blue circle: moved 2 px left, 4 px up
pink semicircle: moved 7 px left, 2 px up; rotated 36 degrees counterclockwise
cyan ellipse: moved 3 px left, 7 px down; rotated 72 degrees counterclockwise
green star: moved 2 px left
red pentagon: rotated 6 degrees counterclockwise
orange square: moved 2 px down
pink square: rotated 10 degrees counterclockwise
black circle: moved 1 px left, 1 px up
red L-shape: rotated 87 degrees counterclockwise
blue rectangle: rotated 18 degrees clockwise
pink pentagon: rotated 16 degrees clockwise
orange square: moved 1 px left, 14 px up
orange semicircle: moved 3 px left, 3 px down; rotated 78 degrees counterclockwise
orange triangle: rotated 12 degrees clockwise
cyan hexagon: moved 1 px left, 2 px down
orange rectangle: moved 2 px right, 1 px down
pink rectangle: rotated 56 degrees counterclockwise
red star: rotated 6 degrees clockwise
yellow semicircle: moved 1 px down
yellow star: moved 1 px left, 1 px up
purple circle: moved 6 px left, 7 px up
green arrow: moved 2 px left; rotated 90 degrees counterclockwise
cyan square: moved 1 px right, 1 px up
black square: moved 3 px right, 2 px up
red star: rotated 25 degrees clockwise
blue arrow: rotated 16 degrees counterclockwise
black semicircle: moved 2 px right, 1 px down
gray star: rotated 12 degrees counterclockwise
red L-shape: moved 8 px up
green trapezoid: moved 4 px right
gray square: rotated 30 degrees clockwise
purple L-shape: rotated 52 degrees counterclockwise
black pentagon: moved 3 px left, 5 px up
···
*Problem to work on*
How many lines in the records above contain the string "shape"? Reply with the number alone.

*Answer to this problem*
3